» **DESCRIPTION OF THE TASK**
Begin the copy at the line containing "(388, 117) = (469, 125): red" in the data below and end it at the line containing "(346, 155) = (267, 284): grey", keeping each line exact and leaving out pictures.

» **SOURCE MATERIAL**
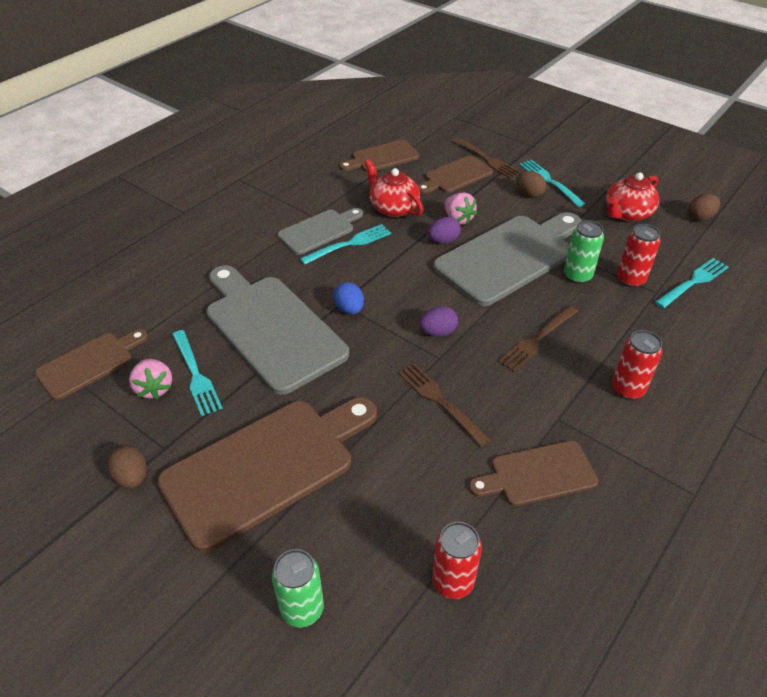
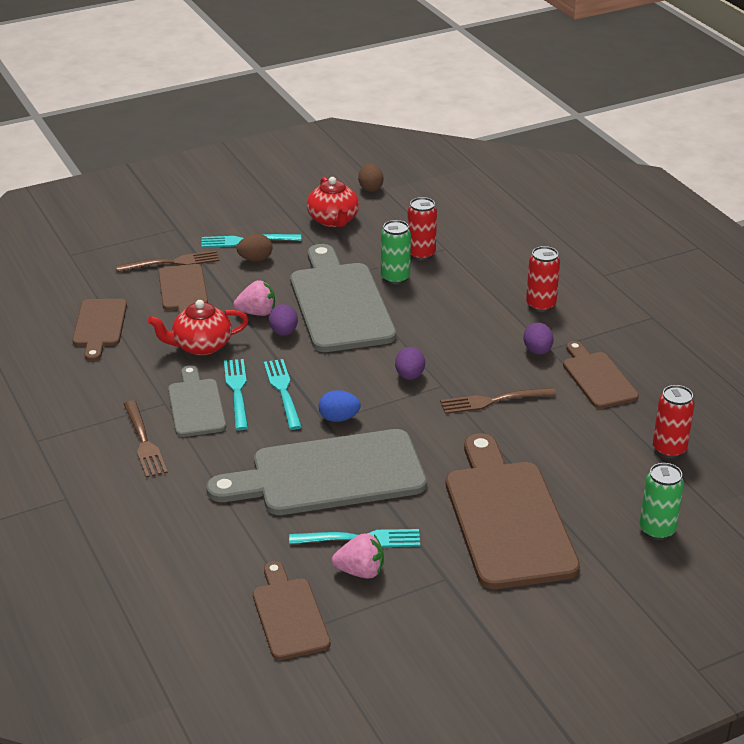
camera: 65 degrees left, 10 degrees down
(132, 477) = (470, 605): brown egg -> none
(537, 340) = (457, 327): brown fork -> brown fork (144, 442)
(538, 474) = (597, 378): brown cutting board -> brown cutting board turned 150 degrees clockwise
(546, 410) = (537, 351): none -> purple egg
(693, 282) = (447, 227): turquoise fork -> turquoise fork (283, 391)

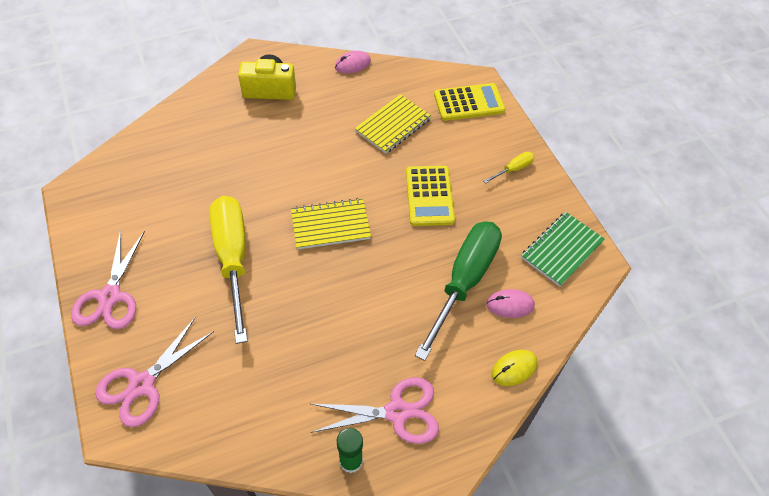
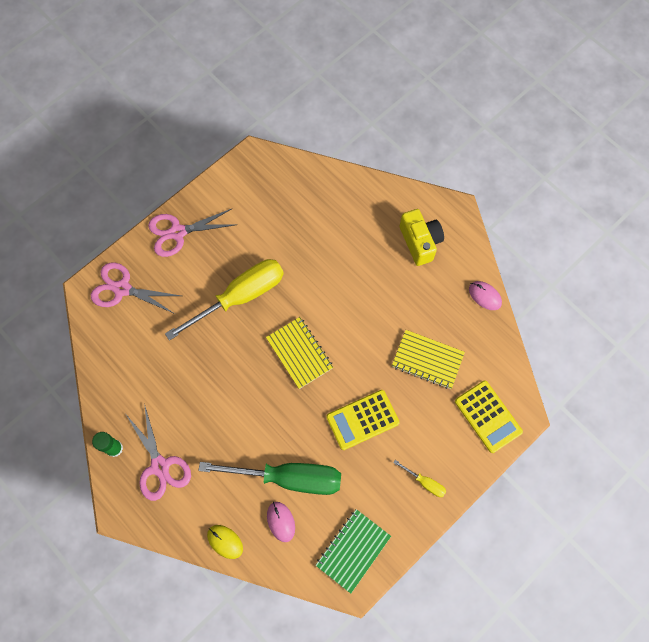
camera: 70 degrees right, 15 degrees up
(562, 250) = (353, 550): green notebook -> green notebook turned 75 degrees counterclockwise

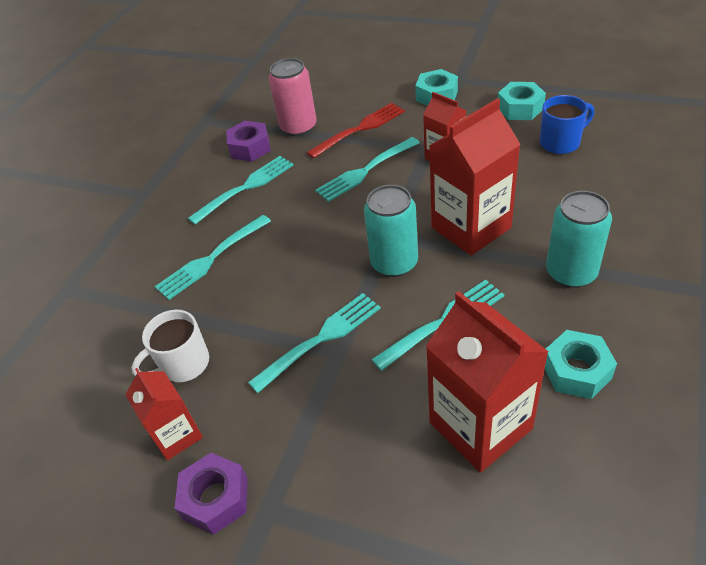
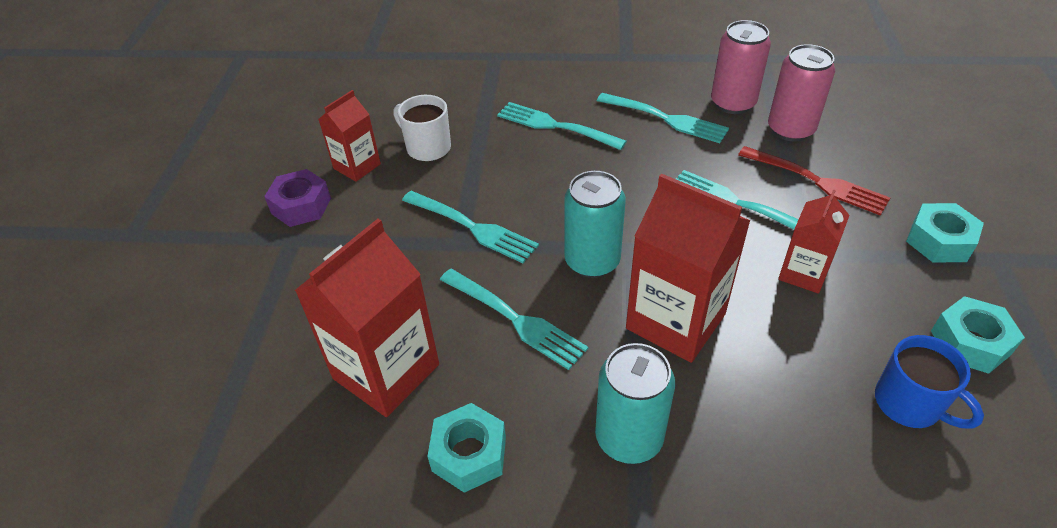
camera: 70 degrees right, 0 degrees up
(250, 148) = (733, 103): purple nut -> pink can

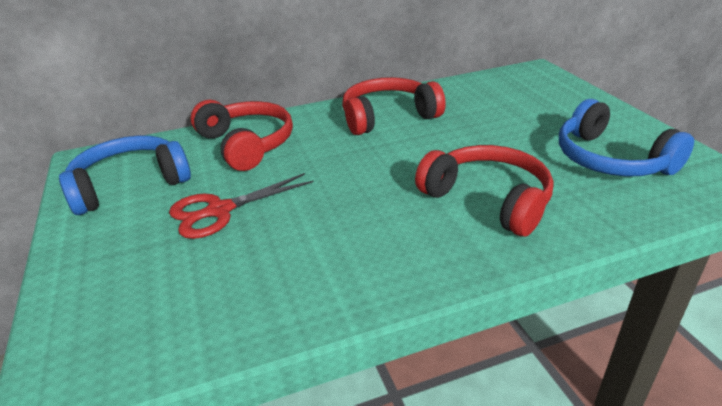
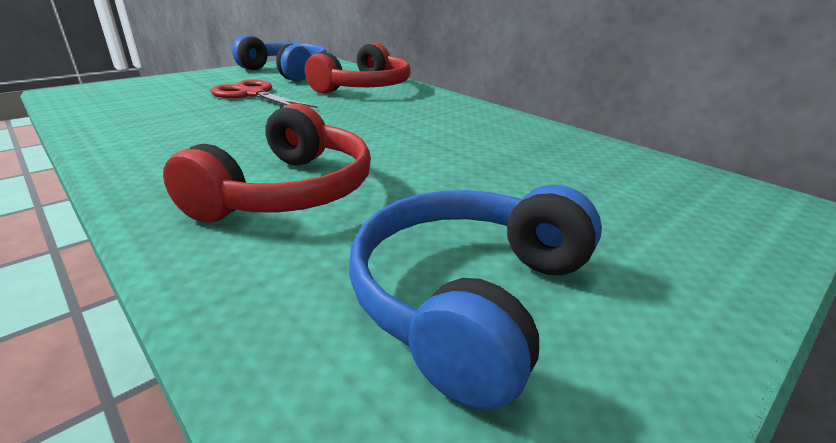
camera: 65 degrees right, 5 degrees down
(388, 117) = (469, 125): red headphones -> none

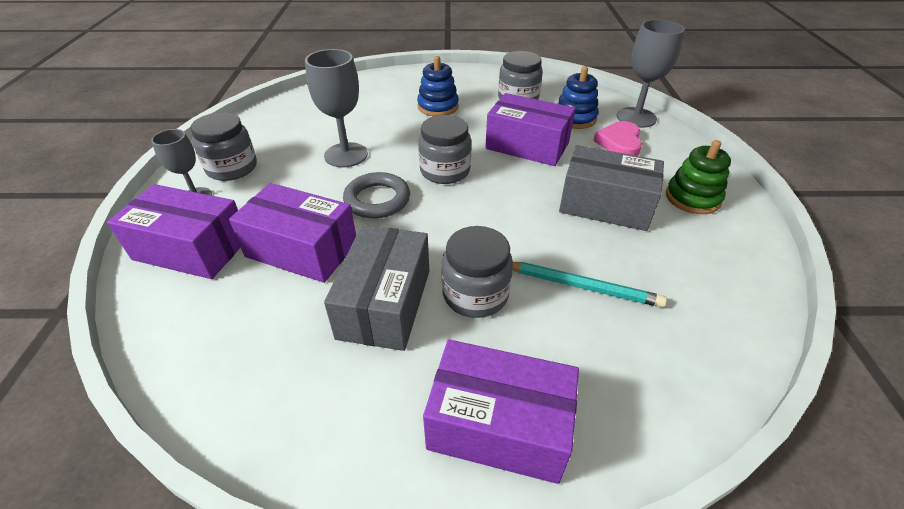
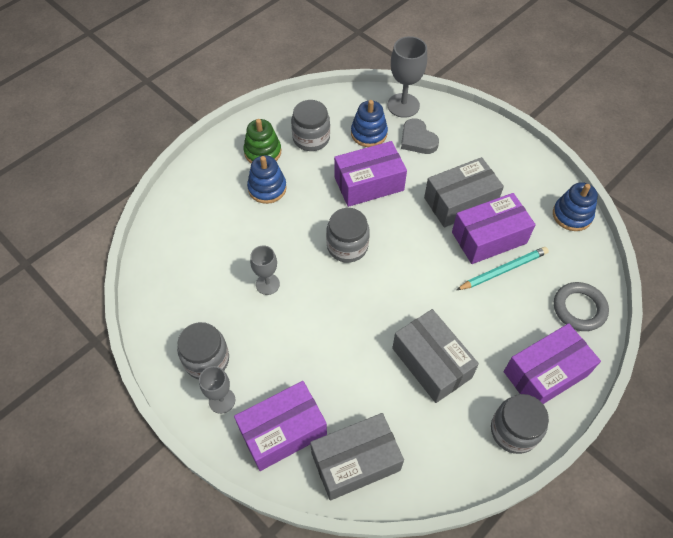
camera: 45 degrees left, 15 degrees up
(195, 320) = (355, 461): none -> grey box
(302, 249) = (345, 373): purple box -> purple box (489, 238)
(346, 155) = (267, 284): grey goblet -> grey goblet, size x0.63
(377, 200) = (338, 302): grey ring -> grey ring (579, 308)
(475, 294) = (464, 318): grey jar -> grey jar (514, 430)
(619, 143) = (417, 140): pink heart -> grey heart
(692, 198) = (495, 161): green stacking toy -> green stacking toy (262, 152)
(749, 297) = (572, 215): none -> blue stacking toy

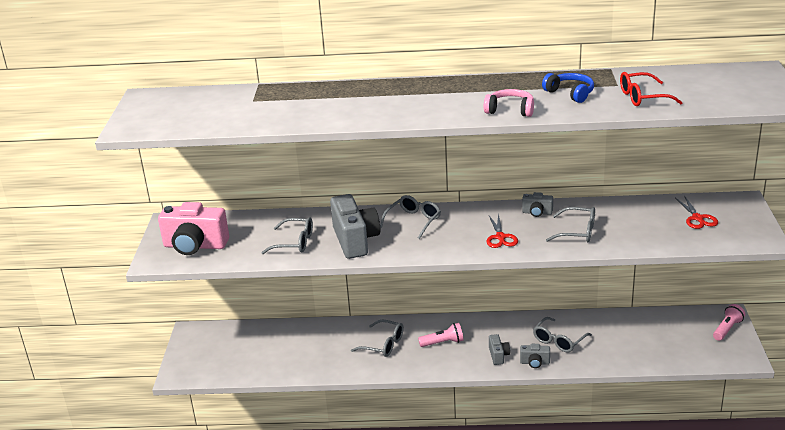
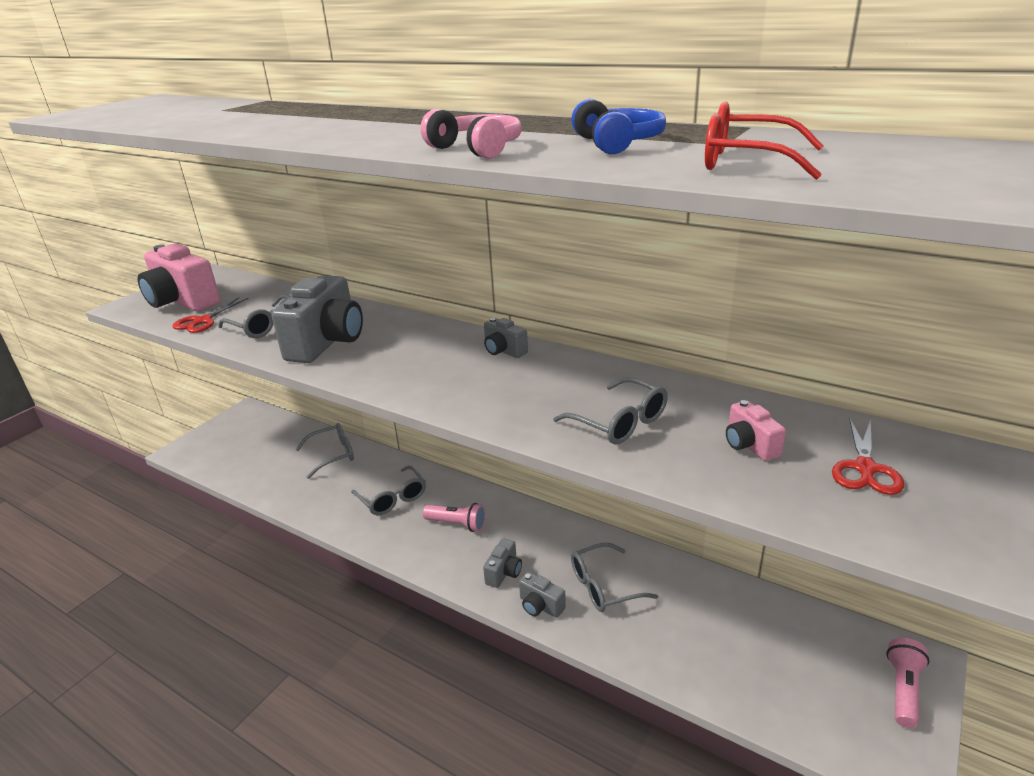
camera: 30 degrees right, 0 degrees up
(414, 221) = (423, 339): grey glasses -> grey glasses (333, 455)
(500, 237) = (498, 394): red scissors -> red scissors (202, 321)
(537, 213) = (592, 375): grey camera -> grey camera (504, 351)
(644, 223) = (749, 445): none -> pink camera
(727, 329) = (903, 689): pink flashlight -> pink flashlight turned 45 degrees counterclockwise

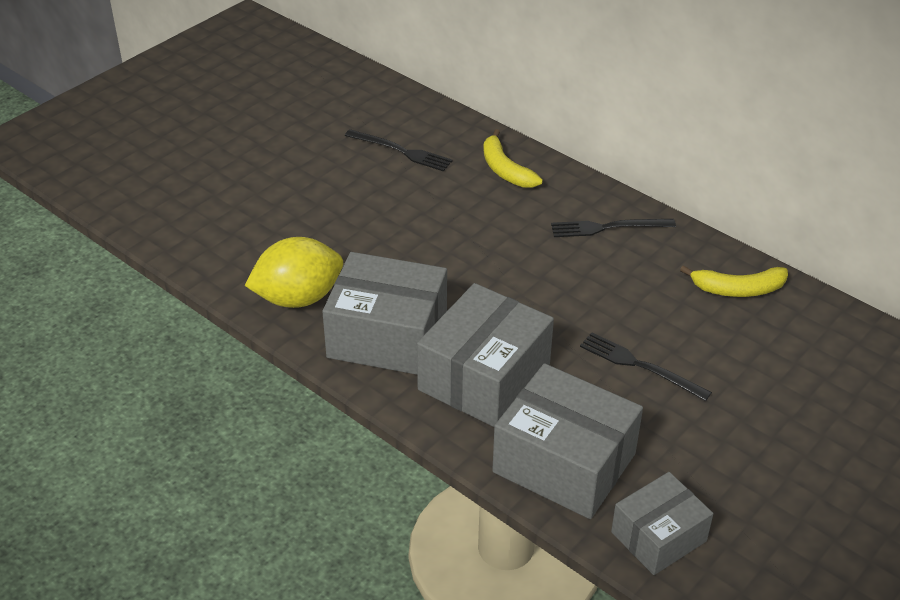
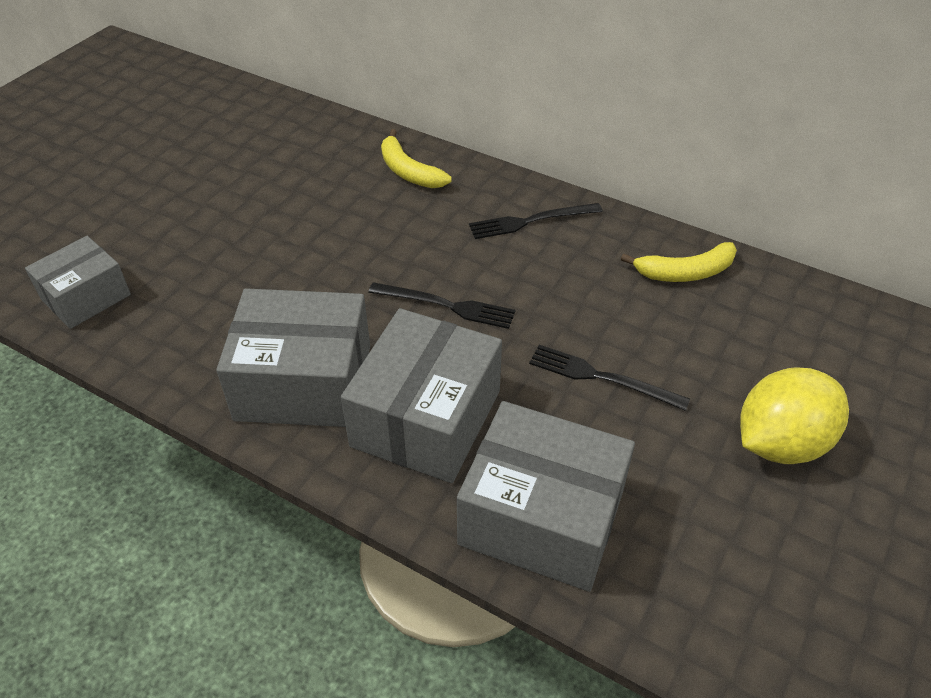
camera: 10 degrees left, 5 degrees up
(298, 298) = (191, 349): yellow lemon -> yellow lemon (780, 443)
(401, 151) = (293, 164): black fork -> black fork (446, 305)
(658, 536) = (676, 601): grey box -> grey box (86, 297)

» **RESPONSE TO THIS EXERCISE**
(388, 117) = (469, 125): red headphones -> none

camera: 45 degrees left, 15 degrees up
(195, 320) = (355, 461): none -> grey box
(302, 249) = (345, 373): purple box -> purple box (489, 238)
(346, 155) = (267, 284): grey goblet -> grey goblet, size x0.63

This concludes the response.